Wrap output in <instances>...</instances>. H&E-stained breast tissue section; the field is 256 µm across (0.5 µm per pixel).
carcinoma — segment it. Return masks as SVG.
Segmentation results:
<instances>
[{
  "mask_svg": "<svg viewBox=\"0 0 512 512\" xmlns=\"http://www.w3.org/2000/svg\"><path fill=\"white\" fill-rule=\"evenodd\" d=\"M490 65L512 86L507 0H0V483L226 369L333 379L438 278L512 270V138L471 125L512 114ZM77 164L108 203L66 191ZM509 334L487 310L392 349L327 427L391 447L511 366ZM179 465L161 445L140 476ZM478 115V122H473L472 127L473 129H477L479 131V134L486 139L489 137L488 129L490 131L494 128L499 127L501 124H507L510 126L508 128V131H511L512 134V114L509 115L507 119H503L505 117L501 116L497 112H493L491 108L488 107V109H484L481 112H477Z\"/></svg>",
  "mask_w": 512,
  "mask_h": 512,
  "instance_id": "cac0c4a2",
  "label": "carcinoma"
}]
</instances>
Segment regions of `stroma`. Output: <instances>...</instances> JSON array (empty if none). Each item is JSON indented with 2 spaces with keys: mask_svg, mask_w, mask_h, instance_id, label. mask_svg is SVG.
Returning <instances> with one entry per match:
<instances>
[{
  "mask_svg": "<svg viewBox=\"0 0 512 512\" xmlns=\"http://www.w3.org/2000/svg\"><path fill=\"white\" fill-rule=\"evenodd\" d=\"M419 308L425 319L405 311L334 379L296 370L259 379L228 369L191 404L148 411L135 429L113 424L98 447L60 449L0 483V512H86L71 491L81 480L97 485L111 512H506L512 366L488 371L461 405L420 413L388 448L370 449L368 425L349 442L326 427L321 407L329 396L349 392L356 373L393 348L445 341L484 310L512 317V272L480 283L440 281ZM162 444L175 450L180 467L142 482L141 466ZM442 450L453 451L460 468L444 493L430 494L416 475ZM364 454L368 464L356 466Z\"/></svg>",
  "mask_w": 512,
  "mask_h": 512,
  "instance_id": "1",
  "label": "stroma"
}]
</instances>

* * * *

* _GOAL OF THE EXERCISE_
Return every line from the one holding "carcinoma — segment it. Return masks as SVG." through the end of the data, exactly as it appears, with both ends kept and nothing else.

* _RESPONSE TO THE EXERCISE_
carcinoma — segment it. Return masks as SVG.
Segmentation results:
<instances>
[{
  "mask_svg": "<svg viewBox=\"0 0 512 512\" xmlns=\"http://www.w3.org/2000/svg\"><path fill=\"white\" fill-rule=\"evenodd\" d=\"M490 65L512 86L507 0H0V483L226 369L333 379L438 278L512 270V138L471 125L512 114ZM77 164L108 203L66 191ZM509 334L487 310L392 349L327 427L391 447L511 366ZM179 465L161 445L140 476ZM478 115V122H473L472 127L473 129H477L479 131V134L486 139L489 137L488 129L490 131L494 128L499 127L501 124H507L510 126L508 128V131H511L512 134V114L509 115L507 119H503L505 117L501 116L497 112H493L491 108L488 107V109H484L481 112H477Z\"/></svg>",
  "mask_w": 512,
  "mask_h": 512,
  "instance_id": "cac0c4a2",
  "label": "carcinoma"
}]
</instances>
Segment regions of `stroma`. Output: <instances>...</instances> JSON array (empty if none). Each item is JSON indented with 2 spaces with keys: mask_svg, mask_w, mask_h, instance_id, label. mask_svg is SVG.
Returning <instances> with one entry per match:
<instances>
[{
  "mask_svg": "<svg viewBox=\"0 0 512 512\" xmlns=\"http://www.w3.org/2000/svg\"><path fill=\"white\" fill-rule=\"evenodd\" d=\"M419 308L425 319L405 311L334 379L296 370L259 379L228 369L191 404L148 411L135 429L113 424L98 447L60 449L0 483V512H86L71 491L81 480L97 485L111 512H506L512 366L488 371L461 405L420 413L388 448L370 449L368 425L349 442L326 427L321 407L329 396L349 392L356 373L393 348L445 341L484 310L512 317V272L480 283L440 281ZM162 444L175 450L180 467L142 482L141 466ZM442 450L453 451L460 468L444 493L430 494L416 475ZM364 454L368 464L356 466Z\"/></svg>",
  "mask_w": 512,
  "mask_h": 512,
  "instance_id": "1",
  "label": "stroma"
}]
</instances>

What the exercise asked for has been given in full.